** Opening Supplied information block **

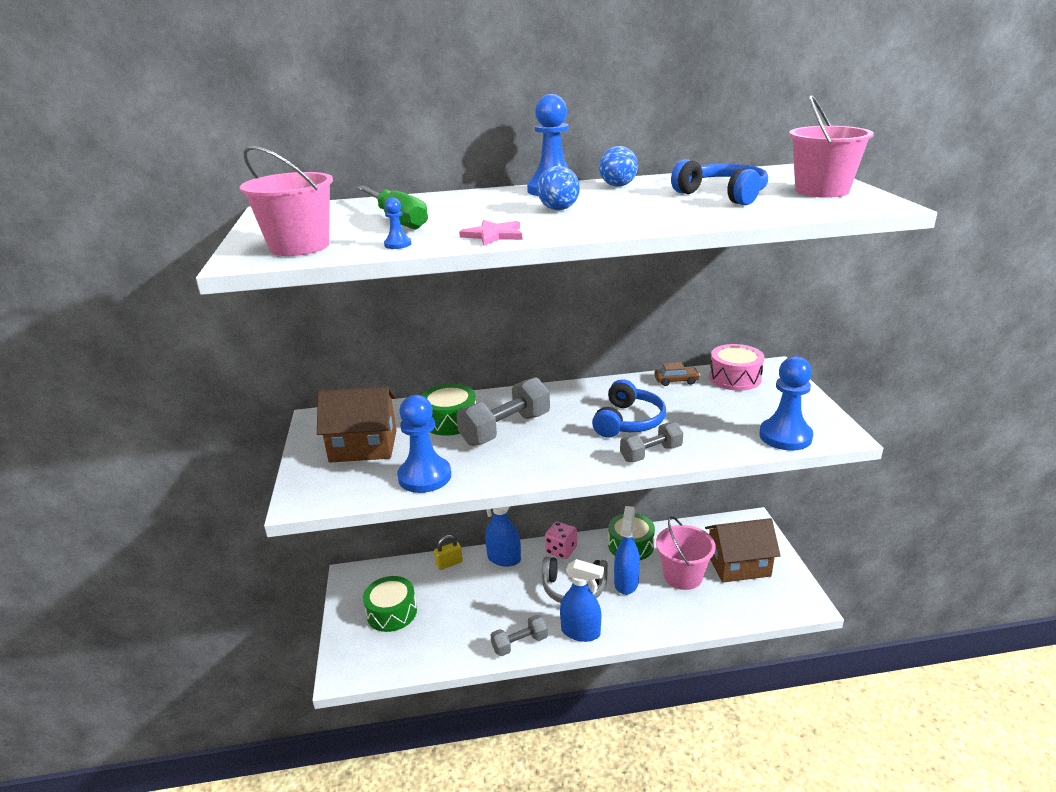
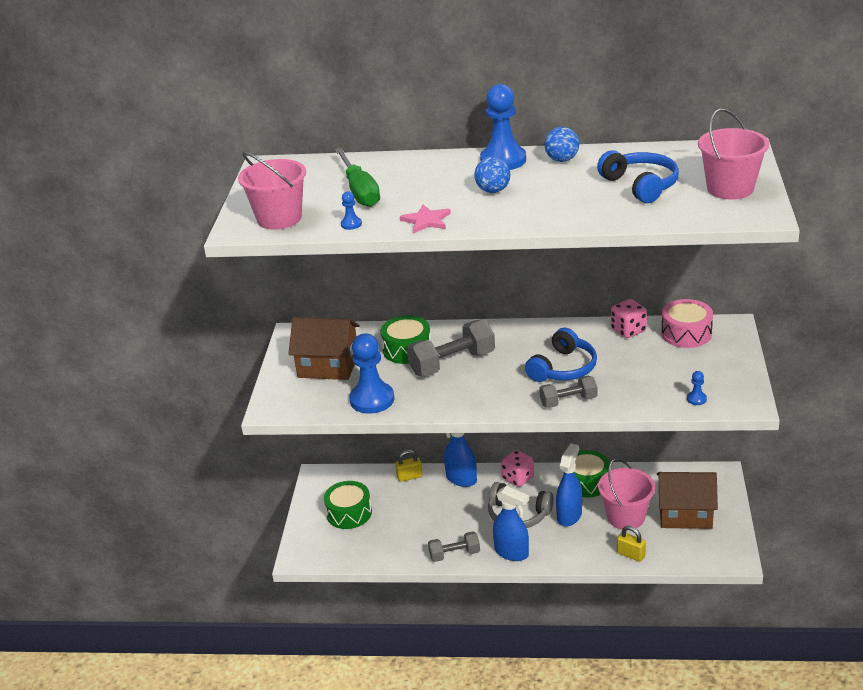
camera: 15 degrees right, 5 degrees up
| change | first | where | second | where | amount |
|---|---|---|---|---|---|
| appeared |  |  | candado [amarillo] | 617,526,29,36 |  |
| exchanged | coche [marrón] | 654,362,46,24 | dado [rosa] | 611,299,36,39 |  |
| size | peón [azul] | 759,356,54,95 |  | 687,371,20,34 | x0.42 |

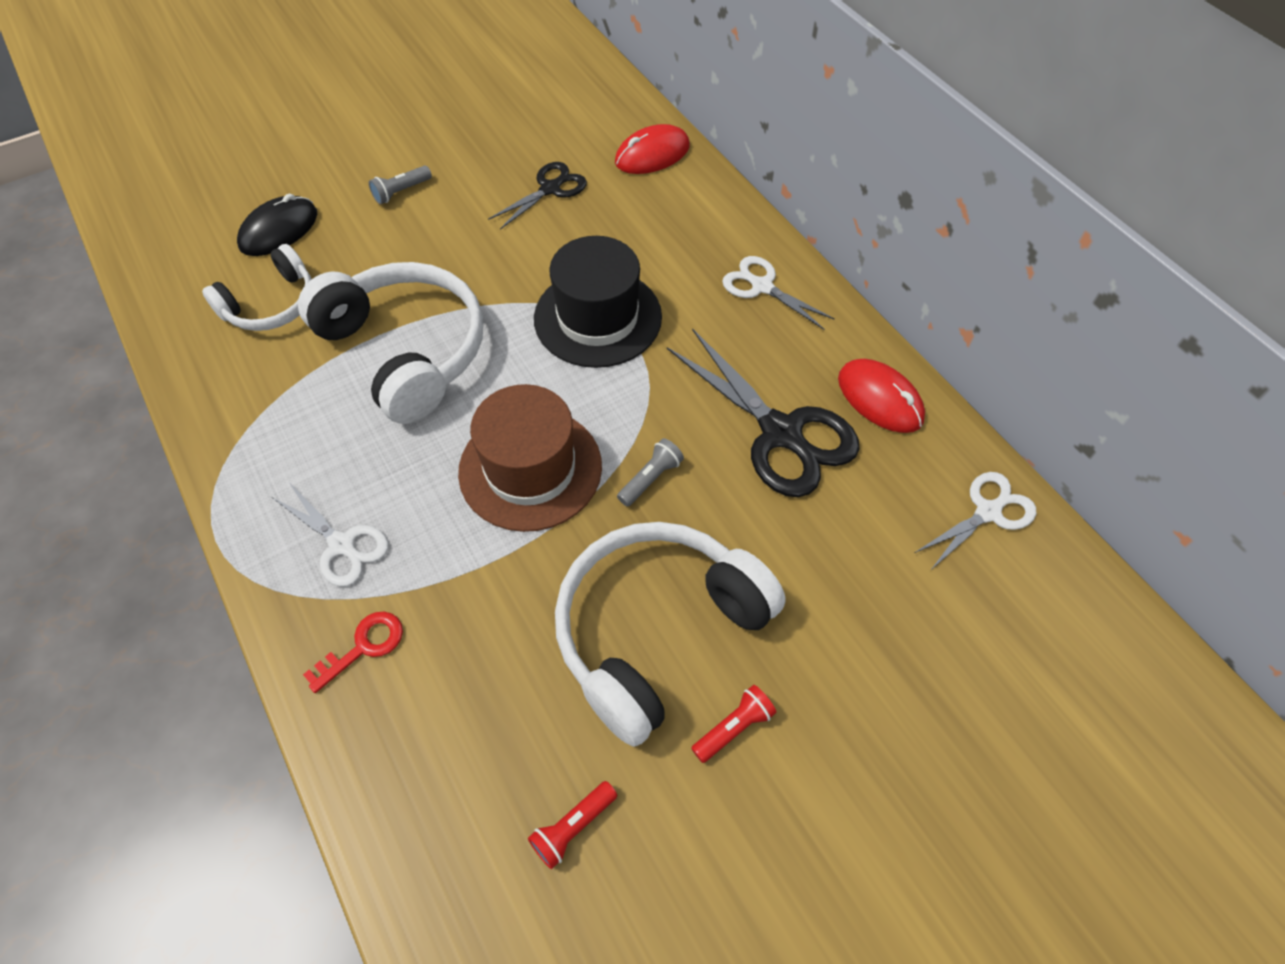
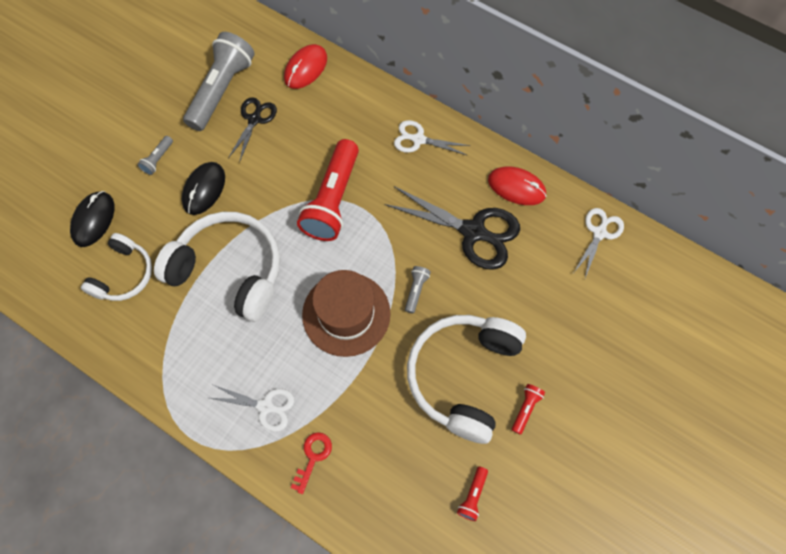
camera: 25 degrees left, 10 degrees up
| change | first | where | second | where | amount |
|---|---|---|---|---|---|
| appeared |  |  | ratón [negro] | 182,162,43,53 |  |
| appeared |  |  | lámpara de mano [gris] | 183,32,72,99 |  |
| exchanged | sombrero [negro] | 534,236,128,132 | lámpara de mano [rojo] | 297,139,62,102 |  |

** Closing Supplied information block **

### What you need to do
Set the records down again precisely, skipping every image.

### Expected answer
camera: 15 degrees right, 5 degrees up
| change | first | where | second | where | amount |
|---|---|---|---|---|---|
| appeared |  |  | candado [amarillo] | 617,526,29,36 |  |
| exchanged | coche [marrón] | 654,362,46,24 | dado [rosa] | 611,299,36,39 |  |
| size | peón [azul] | 759,356,54,95 |  | 687,371,20,34 | x0.42 |

camera: 25 degrees left, 10 degrees up
| change | first | where | second | where | amount |
|---|---|---|---|---|---|
| appeared |  |  | ratón [negro] | 182,162,43,53 |  |
| appeared |  |  | lámpara de mano [gris] | 183,32,72,99 |  |
| exchanged | sombrero [negro] | 534,236,128,132 | lámpara de mano [rojo] | 297,139,62,102 |  |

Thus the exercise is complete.